(SUPPLIED MATERIAL)

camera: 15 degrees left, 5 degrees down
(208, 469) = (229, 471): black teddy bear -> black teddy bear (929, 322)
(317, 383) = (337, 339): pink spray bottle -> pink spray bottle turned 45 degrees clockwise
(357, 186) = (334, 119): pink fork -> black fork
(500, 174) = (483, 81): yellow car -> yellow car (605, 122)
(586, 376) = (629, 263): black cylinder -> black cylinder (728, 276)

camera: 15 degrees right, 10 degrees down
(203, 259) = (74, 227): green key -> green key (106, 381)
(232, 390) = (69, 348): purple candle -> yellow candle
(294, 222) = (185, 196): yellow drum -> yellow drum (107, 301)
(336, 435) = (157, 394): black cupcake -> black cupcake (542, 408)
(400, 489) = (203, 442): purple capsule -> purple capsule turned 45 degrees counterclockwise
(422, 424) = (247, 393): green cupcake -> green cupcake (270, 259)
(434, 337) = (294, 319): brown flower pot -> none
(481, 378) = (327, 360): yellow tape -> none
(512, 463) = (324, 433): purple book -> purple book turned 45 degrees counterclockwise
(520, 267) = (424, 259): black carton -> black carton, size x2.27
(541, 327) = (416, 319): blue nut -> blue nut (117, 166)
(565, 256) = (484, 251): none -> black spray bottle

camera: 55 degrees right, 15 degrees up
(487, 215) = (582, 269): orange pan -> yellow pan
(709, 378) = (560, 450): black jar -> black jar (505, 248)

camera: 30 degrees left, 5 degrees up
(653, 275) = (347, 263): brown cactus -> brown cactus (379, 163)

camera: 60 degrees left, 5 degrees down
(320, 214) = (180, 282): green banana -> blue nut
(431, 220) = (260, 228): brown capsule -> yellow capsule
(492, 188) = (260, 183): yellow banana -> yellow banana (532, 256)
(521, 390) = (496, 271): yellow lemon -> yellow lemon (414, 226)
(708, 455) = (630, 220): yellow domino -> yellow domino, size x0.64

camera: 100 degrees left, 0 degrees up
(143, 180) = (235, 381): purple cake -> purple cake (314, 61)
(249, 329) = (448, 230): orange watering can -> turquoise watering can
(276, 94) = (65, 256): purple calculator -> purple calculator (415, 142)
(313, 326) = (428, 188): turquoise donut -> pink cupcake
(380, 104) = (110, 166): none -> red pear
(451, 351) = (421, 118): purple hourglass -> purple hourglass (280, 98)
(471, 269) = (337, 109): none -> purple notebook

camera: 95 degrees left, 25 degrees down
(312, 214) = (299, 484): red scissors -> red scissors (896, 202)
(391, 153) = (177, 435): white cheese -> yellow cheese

(End SUPPLIED MATERIAL)

■ **WORK TO COMPLETE**
Copy each line of the records that has "bottle" in it.

■ **RESULT FOR THIS EXERCISE**
(317, 383) = (337, 339): pink spray bottle -> pink spray bottle turned 45 degrees clockwise
(565, 256) = (484, 251): none -> black spray bottle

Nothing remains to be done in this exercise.